* **TASK INSTRUCTIONS**
Which lines in the records below contain the word "camera"? Copy each one.

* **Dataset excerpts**
--- START ---
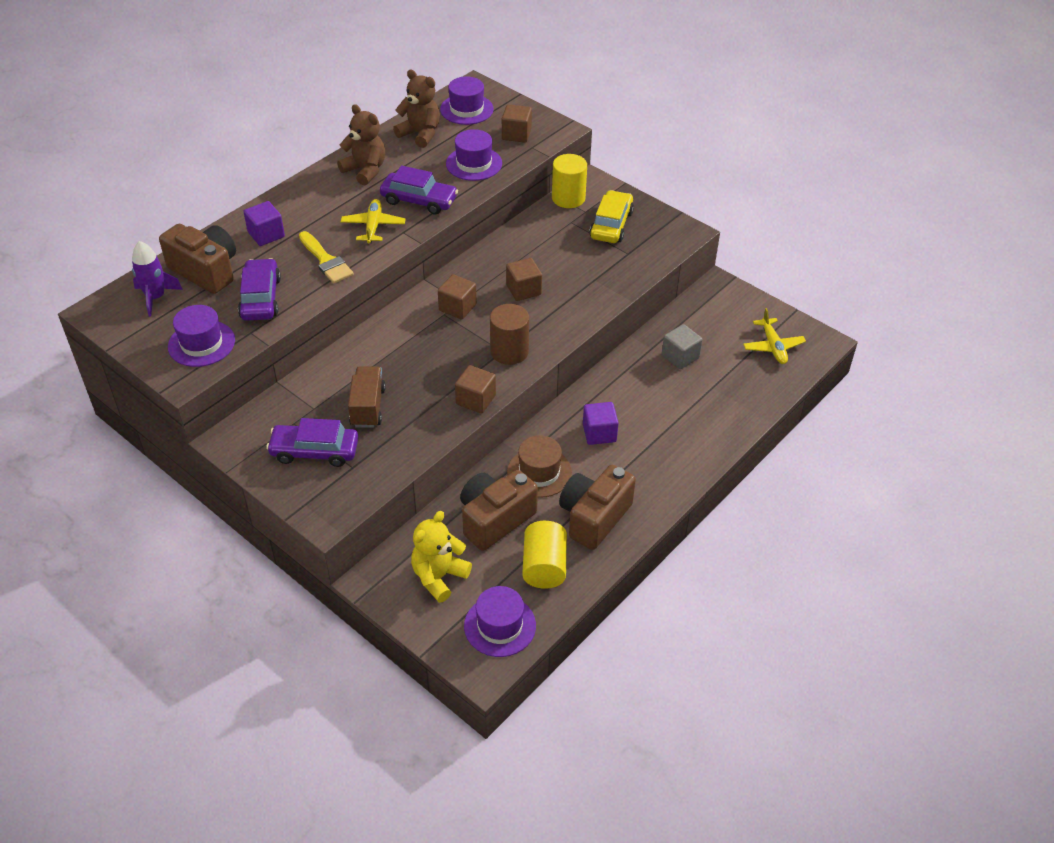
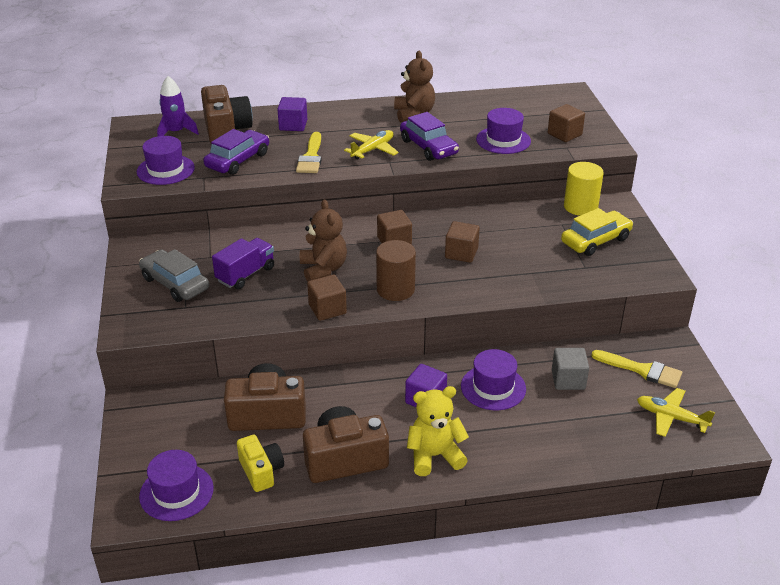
camera: 40 degrees right, 10 degrees down
(314, 451) = (175, 283): purple car -> grey car
(367, 407) = (245, 274): brown truck -> purple truck
(420, 134) = (486, 107): brown teddy bear -> brown teddy bear (323, 269)
(439, 577) = (179, 429): yellow teddy bear -> yellow teddy bear (434, 456)
(466, 109) = (544, 104): purple hat -> purple hat (493, 387)
(539, 472) = (342, 401): brown hat -> none
(544, 566) = (261, 471): yellow cylinder -> yellow camera
(720, 319) = (642, 370): none -> yellow brush
(773, 346) = (671, 417): yellow plane -> yellow plane turned 90 degrees clockwise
--- END ---
* **RESULT OF THIS EXERCISE**
camera: 40 degrees right, 10 degrees down
(544, 566) = (261, 471): yellow cylinder -> yellow camera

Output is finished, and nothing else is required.